Work item >> The entries below should be output exactly as written.

Provided data >>

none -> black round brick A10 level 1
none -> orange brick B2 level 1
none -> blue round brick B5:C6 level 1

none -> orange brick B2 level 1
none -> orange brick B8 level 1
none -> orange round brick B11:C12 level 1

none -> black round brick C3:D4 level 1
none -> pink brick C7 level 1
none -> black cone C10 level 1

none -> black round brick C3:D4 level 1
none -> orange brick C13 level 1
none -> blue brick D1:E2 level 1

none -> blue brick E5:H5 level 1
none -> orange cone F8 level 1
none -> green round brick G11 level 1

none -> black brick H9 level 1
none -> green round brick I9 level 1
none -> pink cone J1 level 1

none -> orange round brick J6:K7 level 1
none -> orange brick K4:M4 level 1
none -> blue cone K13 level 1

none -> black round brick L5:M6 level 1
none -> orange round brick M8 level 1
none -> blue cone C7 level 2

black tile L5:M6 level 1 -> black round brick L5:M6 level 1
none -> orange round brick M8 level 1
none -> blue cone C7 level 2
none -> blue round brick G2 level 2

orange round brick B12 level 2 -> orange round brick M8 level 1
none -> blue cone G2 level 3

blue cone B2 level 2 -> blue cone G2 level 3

Expected answer >>
none -> black round brick A10 level 1
none -> orange brick B2 level 1
none -> blue round brick B5:C6 level 1

none -> orange brick B2 level 1
none -> orange brick B8 level 1
none -> orange round brick B11:C12 level 1

none -> black round brick C3:D4 level 1
none -> pink brick C7 level 1
none -> black cone C10 level 1

none -> black round brick C3:D4 level 1
none -> orange brick C13 level 1
none -> blue brick D1:E2 level 1

none -> blue brick E5:H5 level 1
none -> orange cone F8 level 1
none -> green round brick G11 level 1

none -> black brick H9 level 1
none -> green round brick I9 level 1
none -> pink cone J1 level 1

none -> orange round brick J6:K7 level 1
none -> orange brick K4:M4 level 1
none -> blue cone K13 level 1

none -> black round brick L5:M6 level 1
none -> orange round brick M8 level 1
none -> blue cone C7 level 2

black tile L5:M6 level 1 -> black round brick L5:M6 level 1
none -> orange round brick M8 level 1
none -> blue cone C7 level 2
none -> blue round brick G2 level 2

orange round brick B12 level 2 -> orange round brick M8 level 1
none -> blue cone G2 level 3

blue cone B2 level 2 -> blue cone G2 level 3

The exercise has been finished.